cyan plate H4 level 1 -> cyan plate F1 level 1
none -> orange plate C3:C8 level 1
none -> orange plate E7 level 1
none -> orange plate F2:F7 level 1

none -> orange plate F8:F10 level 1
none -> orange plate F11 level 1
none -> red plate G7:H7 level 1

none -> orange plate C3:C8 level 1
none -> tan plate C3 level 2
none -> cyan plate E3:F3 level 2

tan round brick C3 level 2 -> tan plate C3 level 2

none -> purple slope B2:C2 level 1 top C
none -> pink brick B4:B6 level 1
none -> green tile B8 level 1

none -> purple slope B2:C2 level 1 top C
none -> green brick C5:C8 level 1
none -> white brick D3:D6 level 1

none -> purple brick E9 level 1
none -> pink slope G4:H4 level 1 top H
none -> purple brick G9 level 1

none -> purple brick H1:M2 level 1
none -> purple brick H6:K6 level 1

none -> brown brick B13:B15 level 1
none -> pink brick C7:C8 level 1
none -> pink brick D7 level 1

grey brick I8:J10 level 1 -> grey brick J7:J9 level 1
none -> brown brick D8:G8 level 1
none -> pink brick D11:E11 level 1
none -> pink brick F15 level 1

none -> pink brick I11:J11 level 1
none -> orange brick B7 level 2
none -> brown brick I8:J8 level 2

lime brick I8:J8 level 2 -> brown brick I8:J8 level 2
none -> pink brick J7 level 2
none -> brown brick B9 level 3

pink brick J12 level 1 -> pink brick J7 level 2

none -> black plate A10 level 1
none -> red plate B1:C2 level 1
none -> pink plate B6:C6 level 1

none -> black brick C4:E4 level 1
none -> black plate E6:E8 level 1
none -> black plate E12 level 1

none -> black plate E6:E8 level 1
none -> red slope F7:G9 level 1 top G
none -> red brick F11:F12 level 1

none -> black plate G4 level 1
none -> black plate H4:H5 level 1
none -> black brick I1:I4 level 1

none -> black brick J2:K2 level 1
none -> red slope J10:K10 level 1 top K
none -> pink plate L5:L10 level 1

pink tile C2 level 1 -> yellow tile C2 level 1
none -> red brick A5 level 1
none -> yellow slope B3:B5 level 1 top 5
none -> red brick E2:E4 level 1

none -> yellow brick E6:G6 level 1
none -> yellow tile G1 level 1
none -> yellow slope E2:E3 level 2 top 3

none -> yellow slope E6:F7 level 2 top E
------------------------------------
### EXERCISE REQUIREMENTS
The last part of the records is the answer, beginning at the line that holds "none -> pink brick F15 level 1" and including the final line, repeated exactly.

### ANSWER BELOW
none -> pink brick F15 level 1

none -> pink brick I11:J11 level 1
none -> orange brick B7 level 2
none -> brown brick I8:J8 level 2

lime brick I8:J8 level 2 -> brown brick I8:J8 level 2
none -> pink brick J7 level 2
none -> brown brick B9 level 3

pink brick J12 level 1 -> pink brick J7 level 2

none -> black plate A10 level 1
none -> red plate B1:C2 level 1
none -> pink plate B6:C6 level 1

none -> black brick C4:E4 level 1
none -> black plate E6:E8 level 1
none -> black plate E12 level 1

none -> black plate E6:E8 level 1
none -> red slope F7:G9 level 1 top G
none -> red brick F11:F12 level 1

none -> black plate G4 level 1
none -> black plate H4:H5 level 1
none -> black brick I1:I4 level 1

none -> black brick J2:K2 level 1
none -> red slope J10:K10 level 1 top K
none -> pink plate L5:L10 level 1

pink tile C2 level 1 -> yellow tile C2 level 1
none -> red brick A5 level 1
none -> yellow slope B3:B5 level 1 top 5
none -> red brick E2:E4 level 1

none -> yellow brick E6:G6 level 1
none -> yellow tile G1 level 1
none -> yellow slope E2:E3 level 2 top 3

none -> yellow slope E6:F7 level 2 top E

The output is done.